◆ **Try it**
Using the data below, restate exactly every line from the one with "CN2 pin 1: W4 -> W11" up to and including the one with "CN1 pin 2: W2 -> COM". No picture belongs in it.

◆ **Records provided**
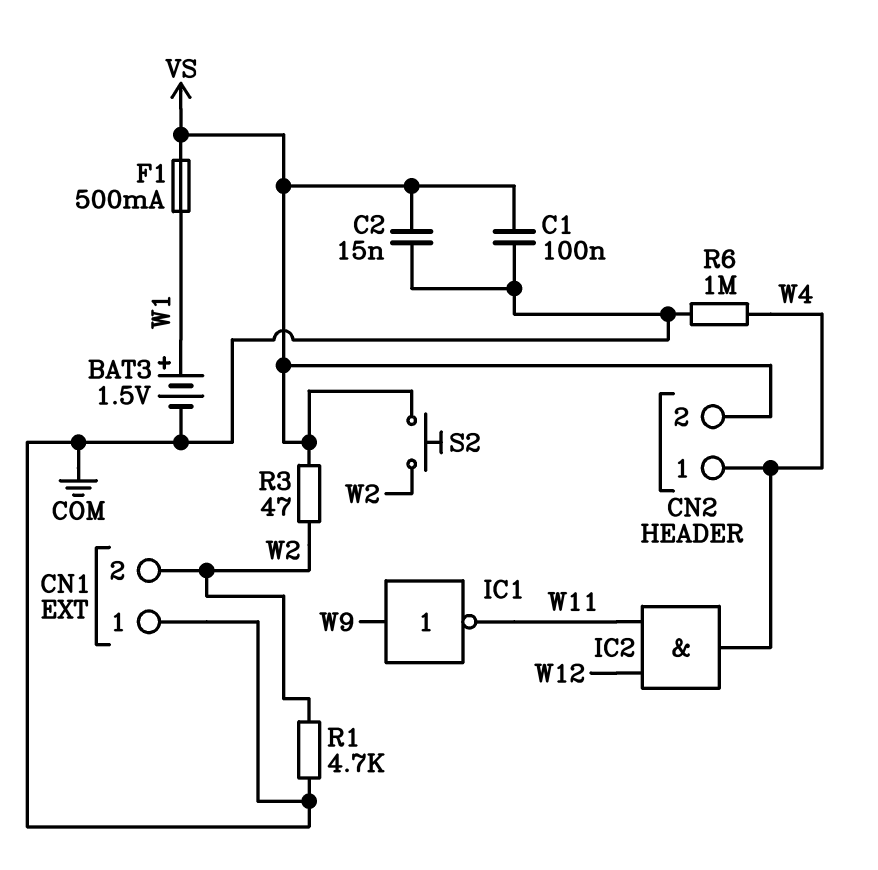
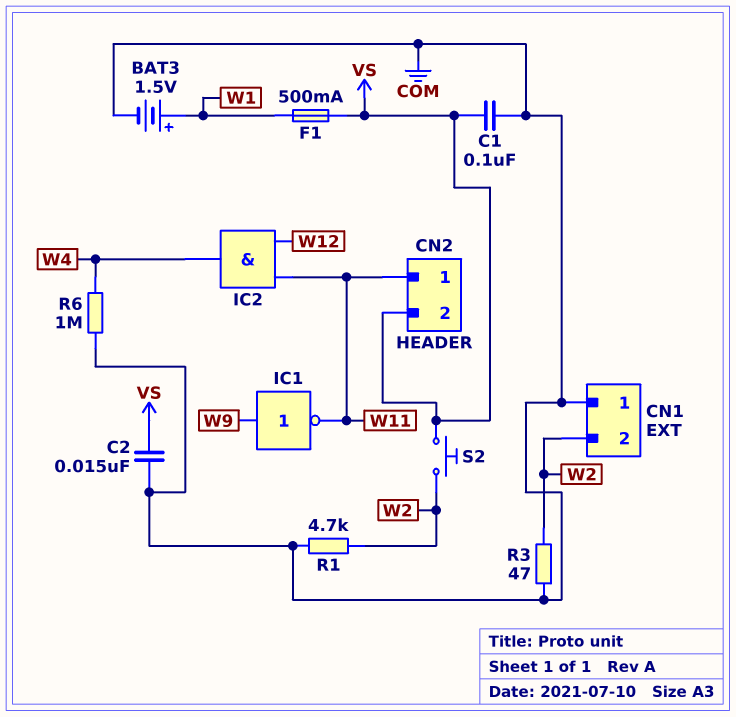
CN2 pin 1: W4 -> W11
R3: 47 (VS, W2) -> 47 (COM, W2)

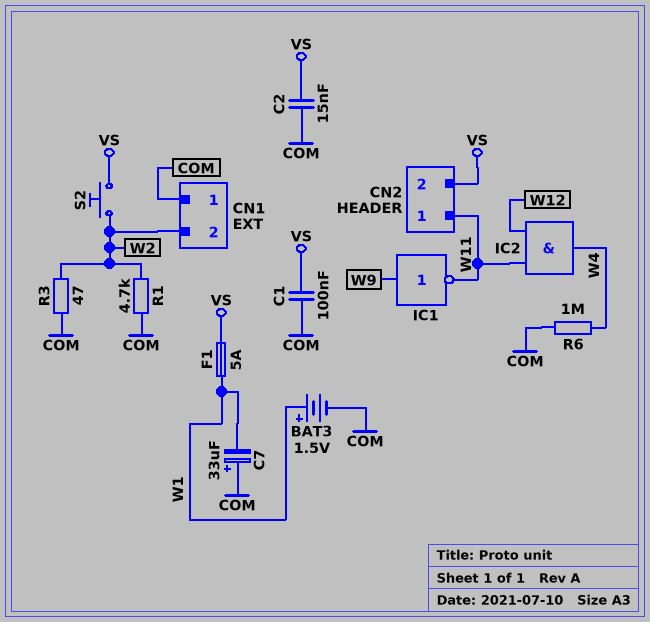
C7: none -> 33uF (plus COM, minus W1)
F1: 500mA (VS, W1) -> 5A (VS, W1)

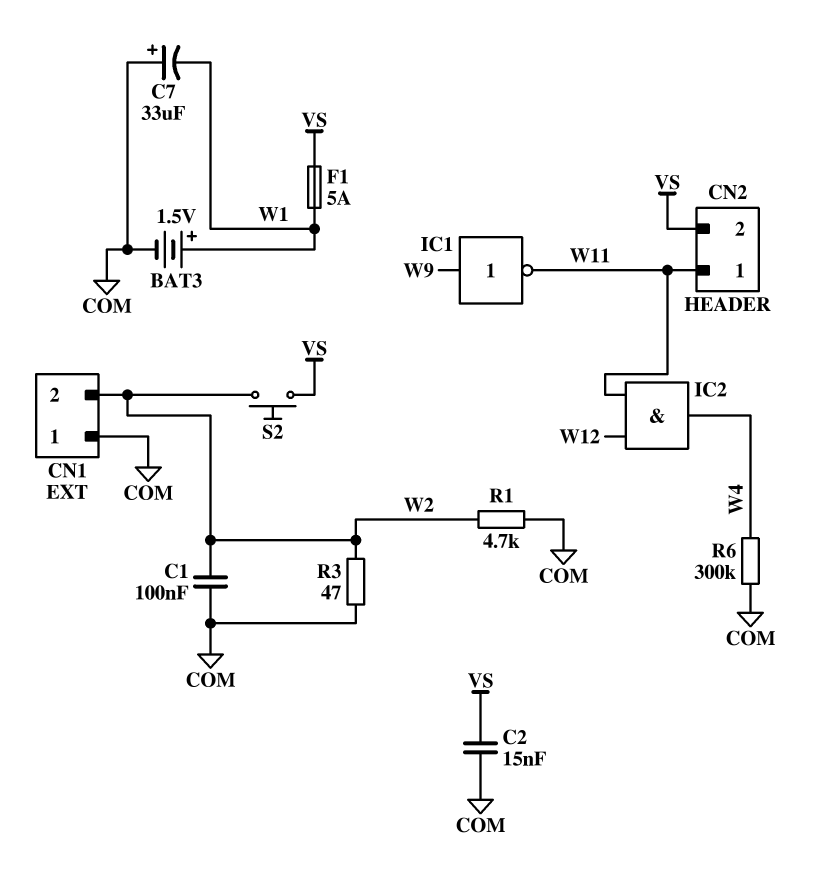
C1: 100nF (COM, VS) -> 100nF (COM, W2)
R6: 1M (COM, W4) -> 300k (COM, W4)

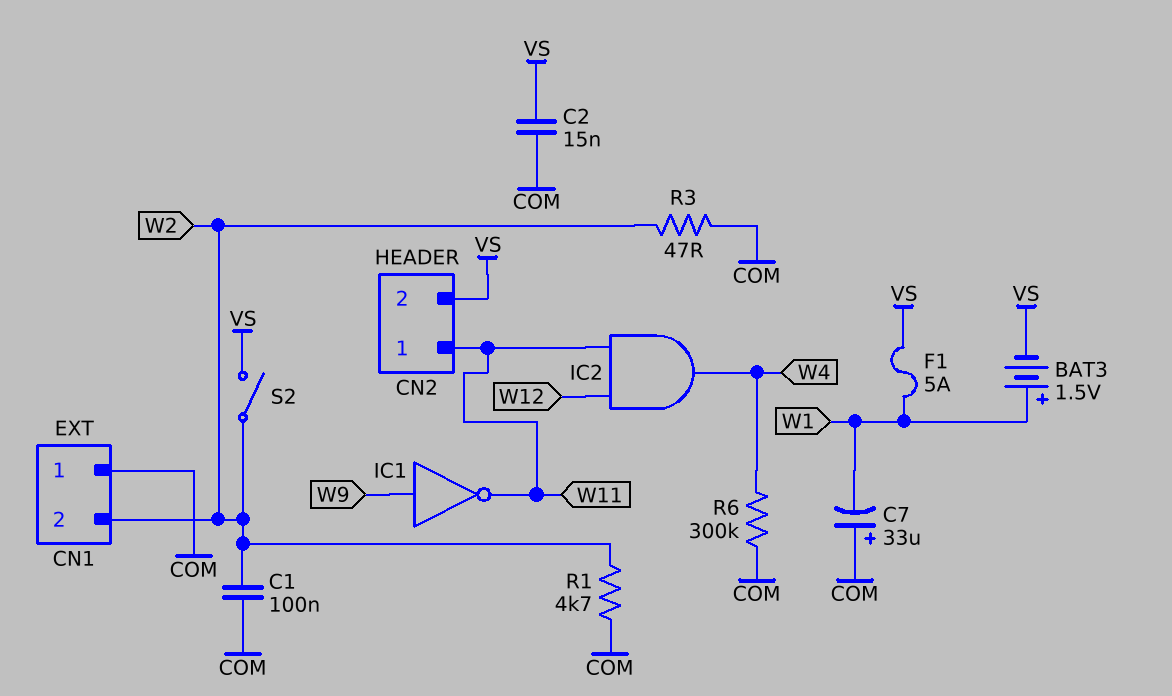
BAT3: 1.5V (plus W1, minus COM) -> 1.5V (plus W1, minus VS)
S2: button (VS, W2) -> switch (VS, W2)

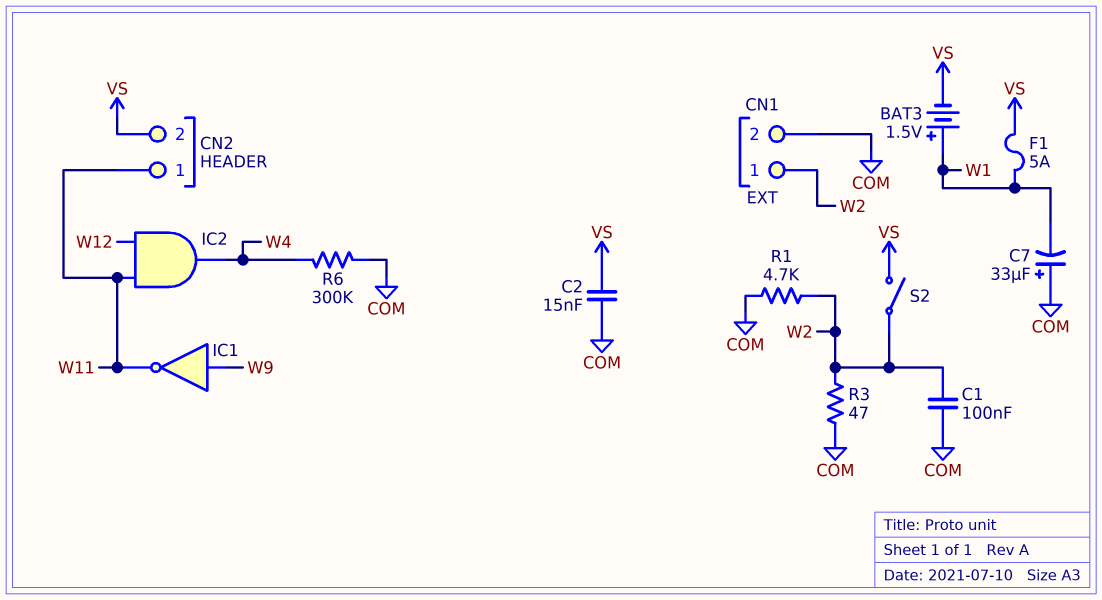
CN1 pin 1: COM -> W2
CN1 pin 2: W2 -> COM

...

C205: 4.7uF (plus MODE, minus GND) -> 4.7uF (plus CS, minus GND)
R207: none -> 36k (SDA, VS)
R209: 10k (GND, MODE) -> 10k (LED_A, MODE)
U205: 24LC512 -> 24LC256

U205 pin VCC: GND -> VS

◆ **Answer for the task**
CN2 pin 1: W4 -> W11
R3: 47 (VS, W2) -> 47 (COM, W2)

C7: none -> 33uF (plus COM, minus W1)
F1: 500mA (VS, W1) -> 5A (VS, W1)

C1: 100nF (COM, VS) -> 100nF (COM, W2)
R6: 1M (COM, W4) -> 300k (COM, W4)

BAT3: 1.5V (plus W1, minus COM) -> 1.5V (plus W1, minus VS)
S2: button (VS, W2) -> switch (VS, W2)

CN1 pin 1: COM -> W2
CN1 pin 2: W2 -> COM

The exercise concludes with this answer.